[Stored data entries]

------------------------------------------------

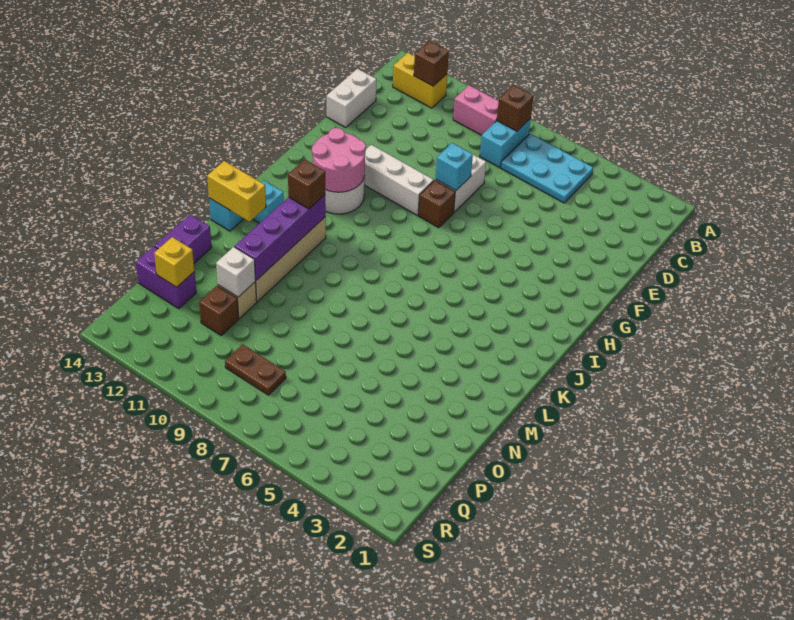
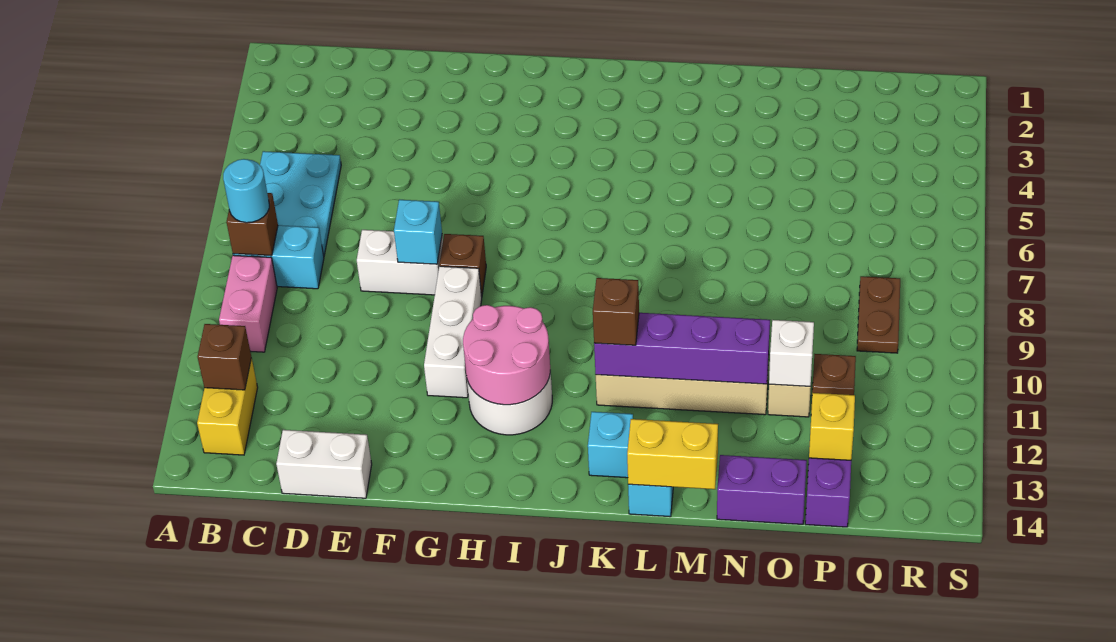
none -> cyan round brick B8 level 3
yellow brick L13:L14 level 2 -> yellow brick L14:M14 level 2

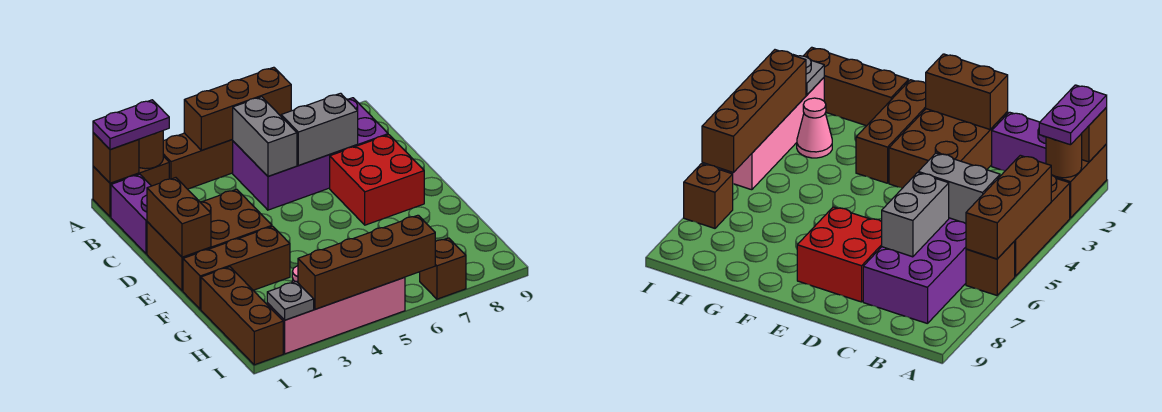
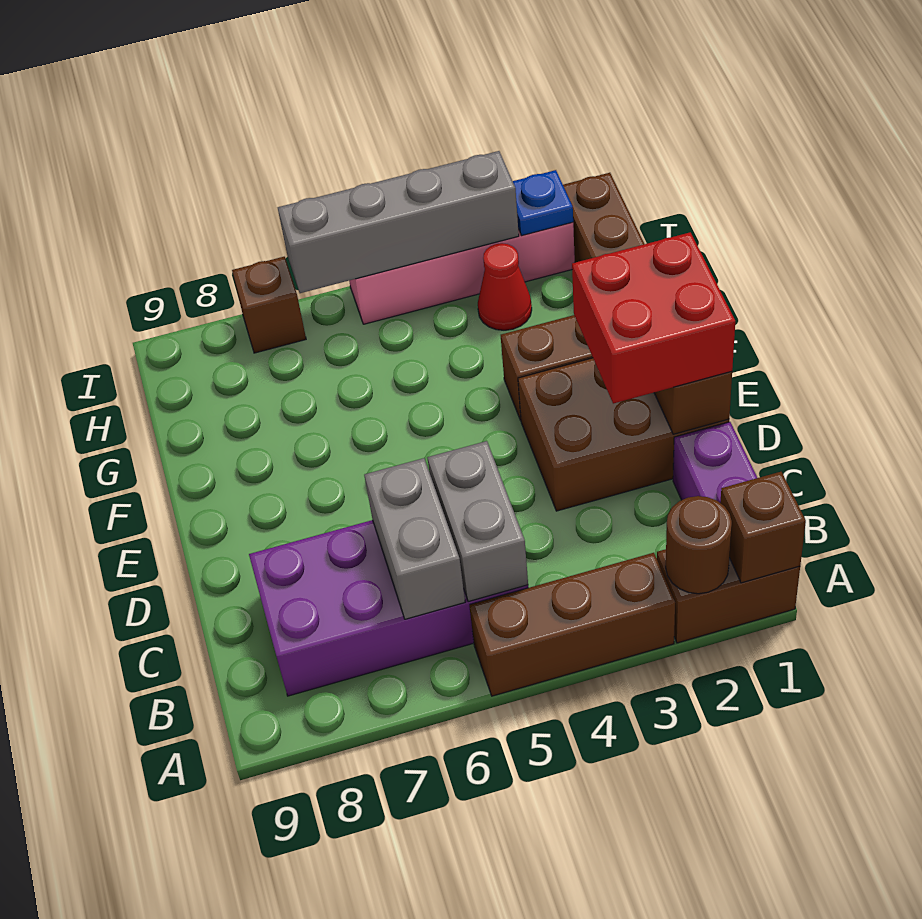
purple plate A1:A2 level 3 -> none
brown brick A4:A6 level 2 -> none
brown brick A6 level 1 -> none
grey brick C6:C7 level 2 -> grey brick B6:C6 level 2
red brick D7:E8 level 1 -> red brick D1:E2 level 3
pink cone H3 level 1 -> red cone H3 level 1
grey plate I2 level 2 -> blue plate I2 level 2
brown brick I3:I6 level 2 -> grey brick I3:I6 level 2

------------------------------------------------

*Task instructions*
The copy must reproduce every entry exactly while excluding all pictures.

*Response to the exercise*
none -> cyan round brick B8 level 3
yellow brick L13:L14 level 2 -> yellow brick L14:M14 level 2

purple plate A1:A2 level 3 -> none
brown brick A4:A6 level 2 -> none
brown brick A6 level 1 -> none
grey brick C6:C7 level 2 -> grey brick B6:C6 level 2
red brick D7:E8 level 1 -> red brick D1:E2 level 3
pink cone H3 level 1 -> red cone H3 level 1
grey plate I2 level 2 -> blue plate I2 level 2
brown brick I3:I6 level 2 -> grey brick I3:I6 level 2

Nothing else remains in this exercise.